→ PROBLEM STATEMENT: For the records shown below, return an exact copy that excludes the pictures.

---

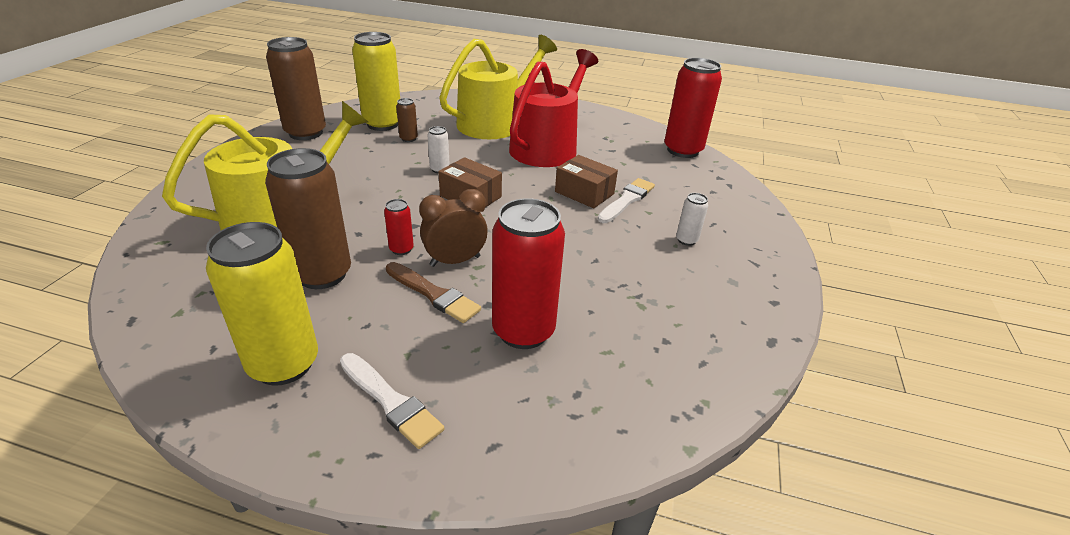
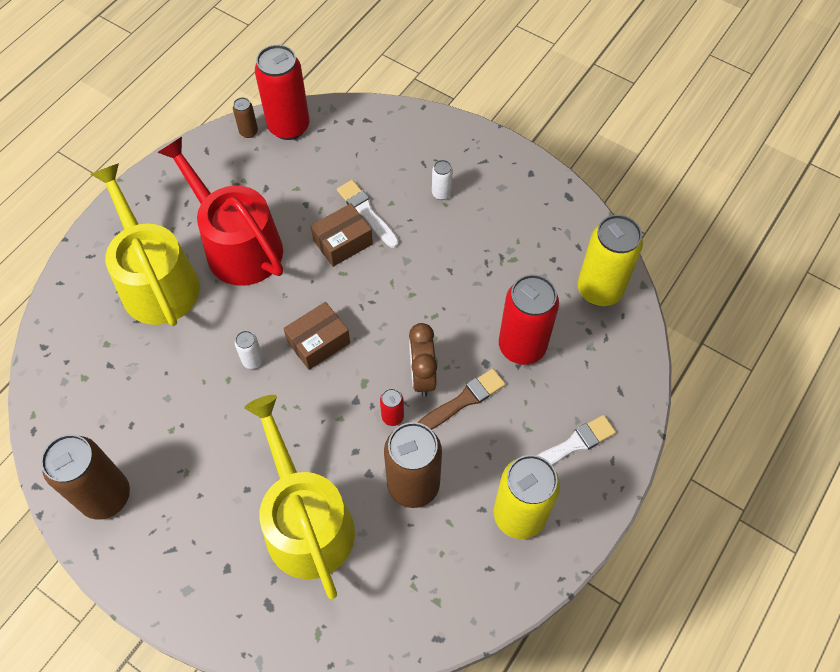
camera: 70 degrees left, 25 degrees up
(382, 124) = (112, 405): yellow can -> yellow can (599, 290)
(408, 139) = (165, 381): brown can -> brown can (248, 132)

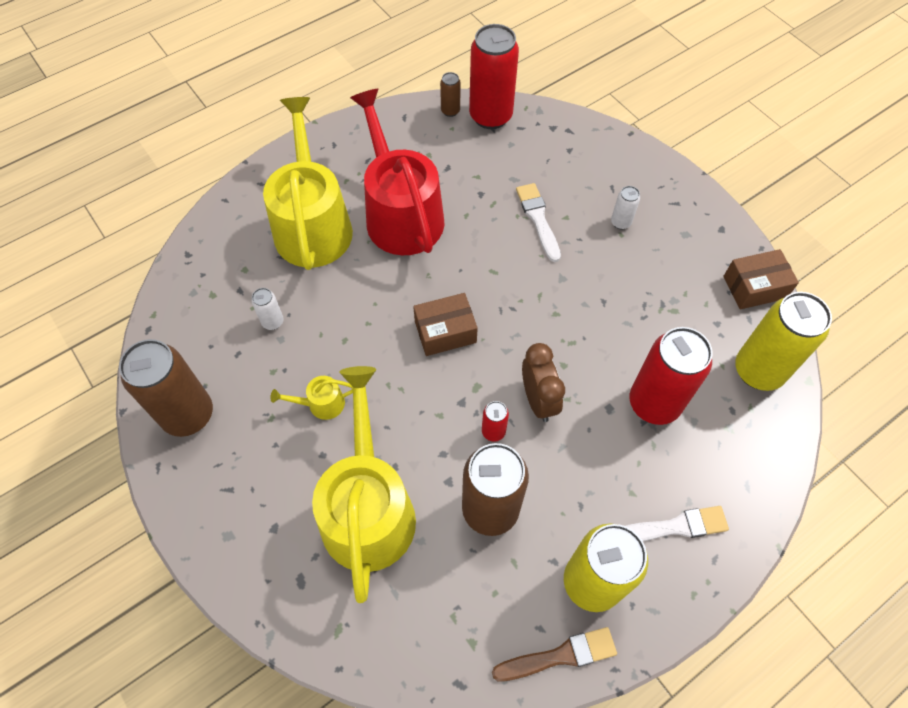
camera: 20 degrees right, 0 degrees up
(228, 444) = (321, 404): none -> yellow watering can
(253, 360) = (375, 329): white can -> white can (273, 322)
(343, 242) = (504, 241): brown box -> brown box (754, 287)
(422, 376) = (538, 400): brown clock -> brown clock turned 150 degrees clockwise
(463, 400) = (573, 439): brown brush -> brown brush (560, 656)

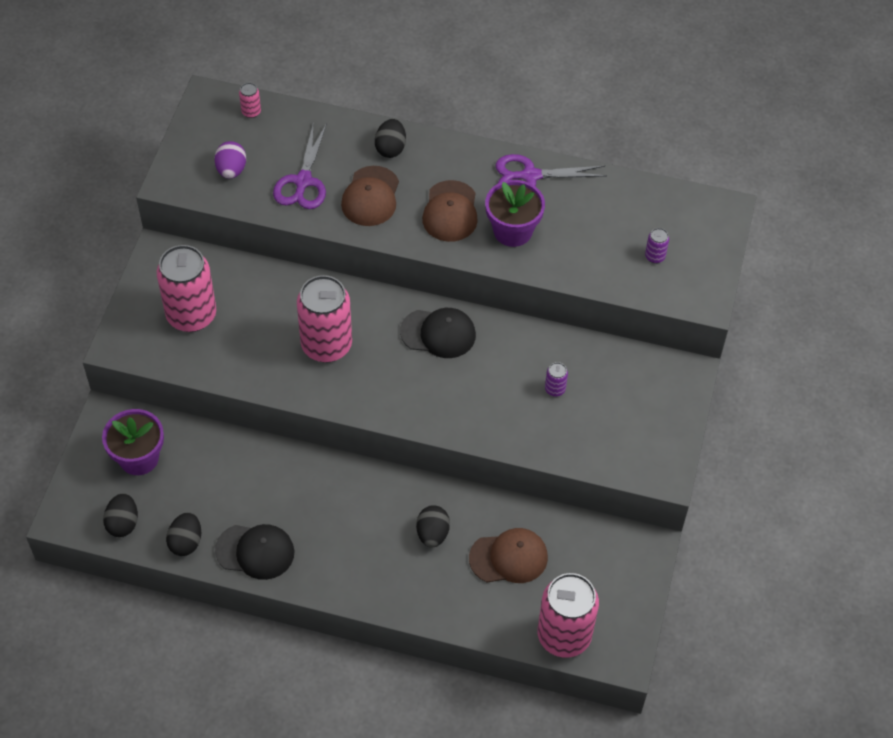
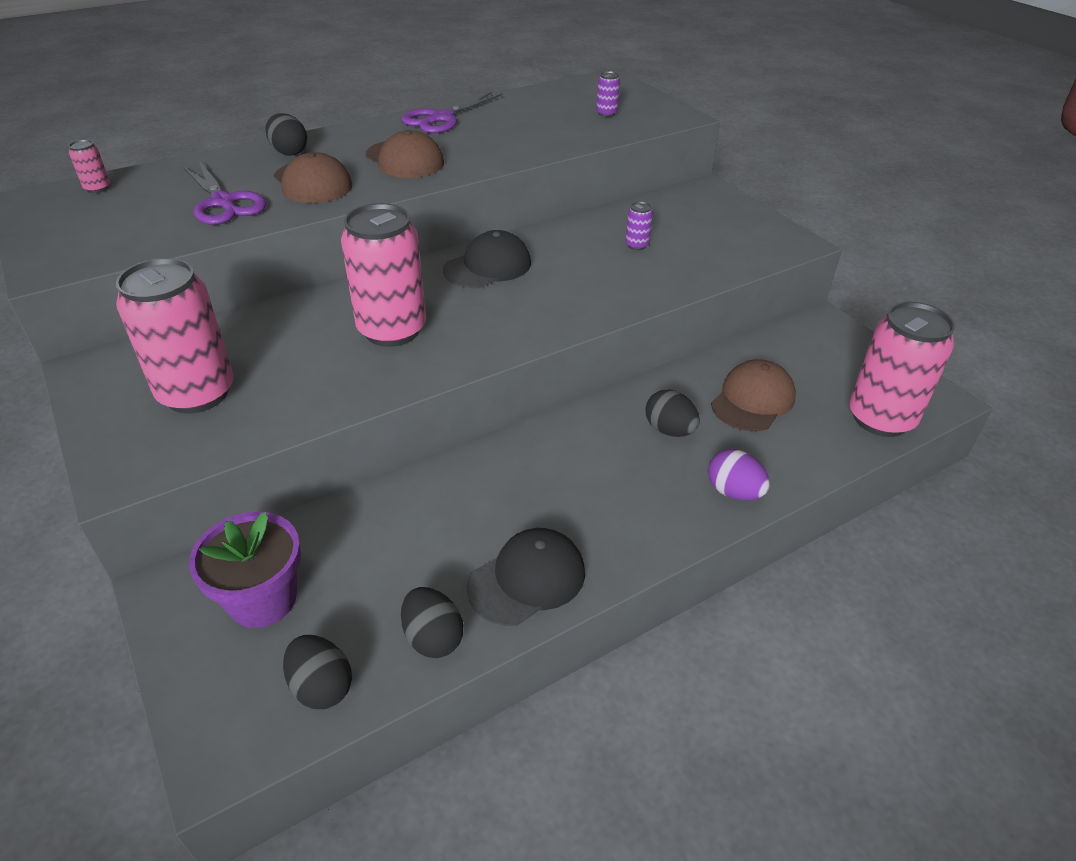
camera: 45 degrees left, 15 degrees down
(231, 170) = (123, 229): purple egg -> purple egg (733, 492)
(512, 231) = (477, 146): purple flower pot -> none

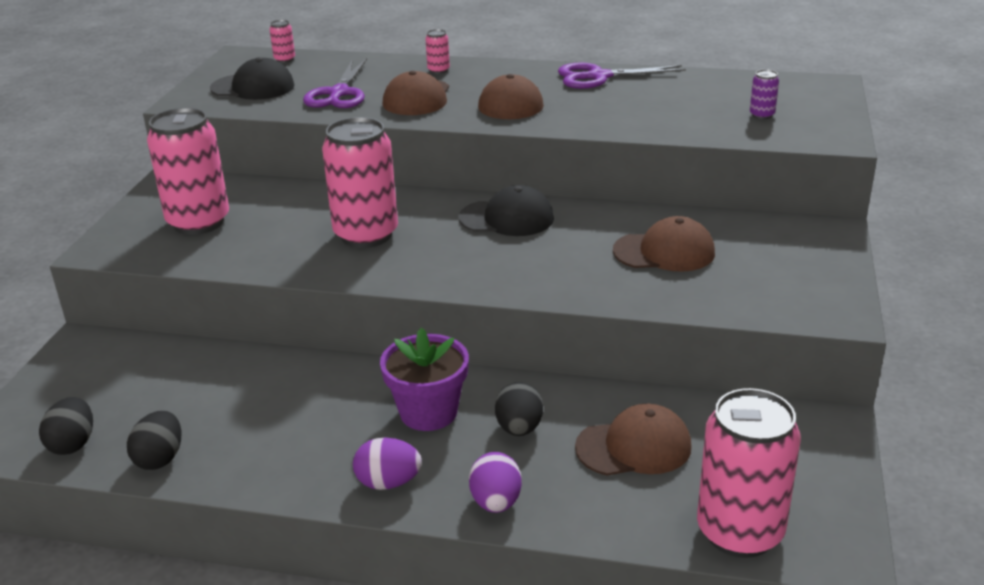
camera: 45 degrees right, 10 degrees down
(262, 599) = (112, 378): purple flower pot -> purple flower pot (428, 412)
(289, 152) = (438, 70): black egg -> pink can
(527, 579) = (261, 462): black cap -> black cap (253, 87)
(636, 245) = (664, 252): purple can -> brown cap
(646, 527) = (388, 482): none -> purple egg

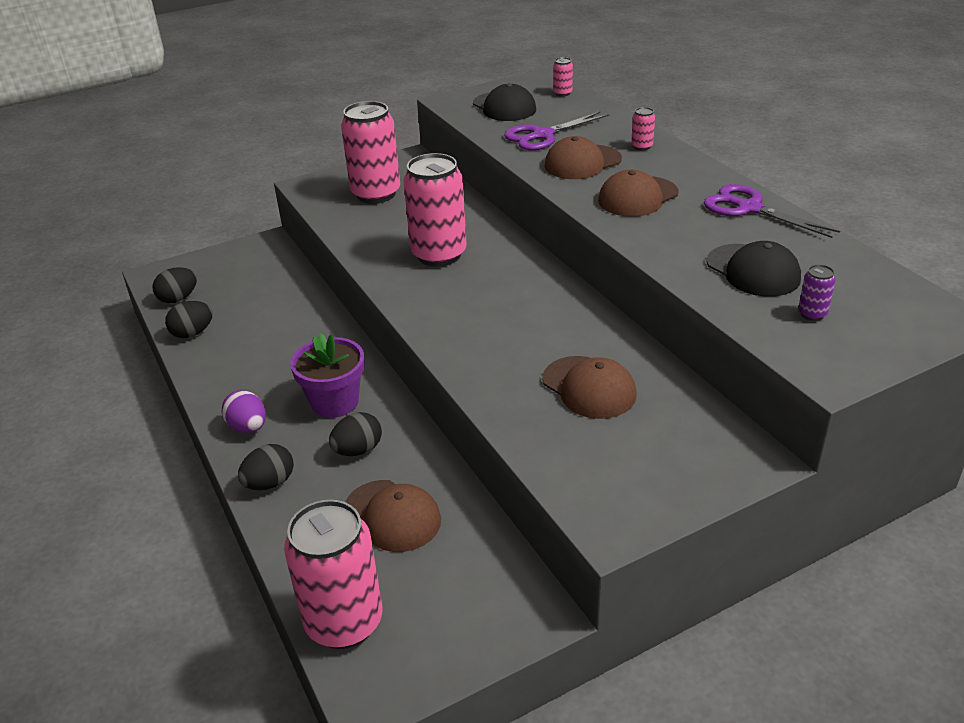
camera: 50 degrees right, 5 degrees up
(496, 502) = (270, 483): purple egg -> black egg
(507, 218) = (538, 294): black cap -> black cap (753, 271)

---

→ RESPONSE AREA:
camera: 70 degrees left, 25 degrees up
(382, 124) = (112, 405): yellow can -> yellow can (599, 290)
(408, 139) = (165, 381): brown can -> brown can (248, 132)

camera: 20 degrees right, 0 degrees up
(228, 444) = (321, 404): none -> yellow watering can
(253, 360) = (375, 329): white can -> white can (273, 322)
(343, 242) = (504, 241): brown box -> brown box (754, 287)
(422, 376) = (538, 400): brown clock -> brown clock turned 150 degrees clockwise
(463, 400) = (573, 439): brown brush -> brown brush (560, 656)

camera: 45 degrees left, 15 degrees down
(231, 170) = (123, 229): purple egg -> purple egg (733, 492)
(512, 231) = (477, 146): purple flower pot -> none

camera: 45 degrees right, 10 degrees down
(262, 599) = (112, 378): purple flower pot -> purple flower pot (428, 412)
(289, 152) = (438, 70): black egg -> pink can
(527, 579) = (261, 462): black cap -> black cap (253, 87)
(636, 245) = (664, 252): purple can -> brown cap
(646, 527) = (388, 482): none -> purple egg

camera: 50 degrees right, 5 degrees up
(496, 502) = (270, 483): purple egg -> black egg
(507, 218) = (538, 294): black cap -> black cap (753, 271)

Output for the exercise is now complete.